[TASK REQUIREMENTS]
Reproduce the whole listing exactly, omitting any picture it holds.

[INPUT DATA]
· · · ·

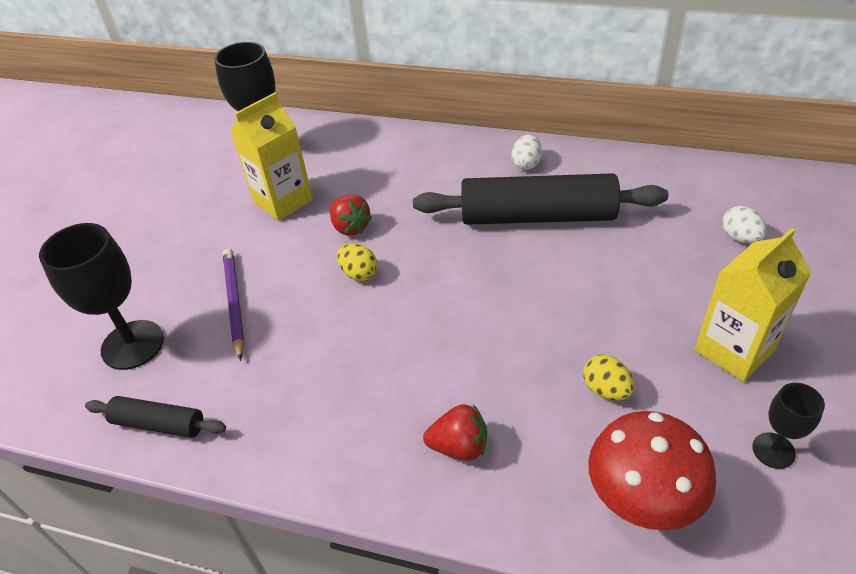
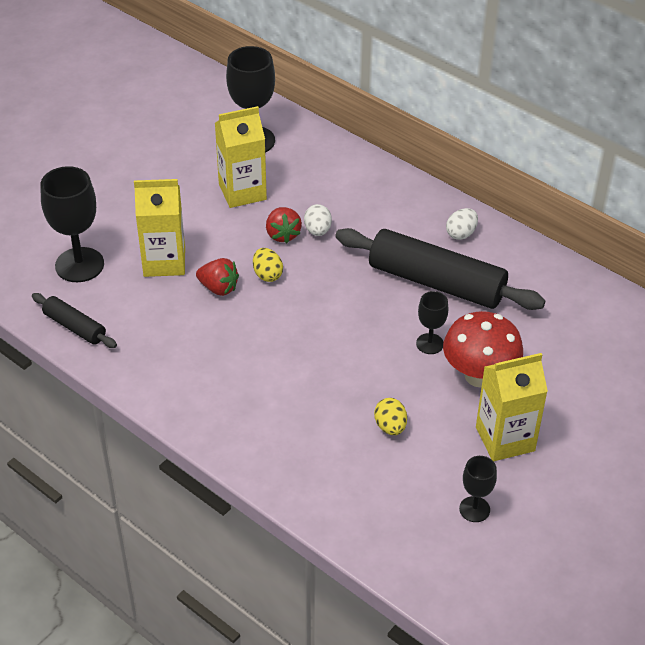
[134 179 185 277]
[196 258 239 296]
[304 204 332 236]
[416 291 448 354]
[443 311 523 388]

· · · ·

[RESPONSE TO THIS EXERCISE]
[134 179 185 277]
[196 258 239 296]
[304 204 332 236]
[416 291 448 354]
[443 311 523 388]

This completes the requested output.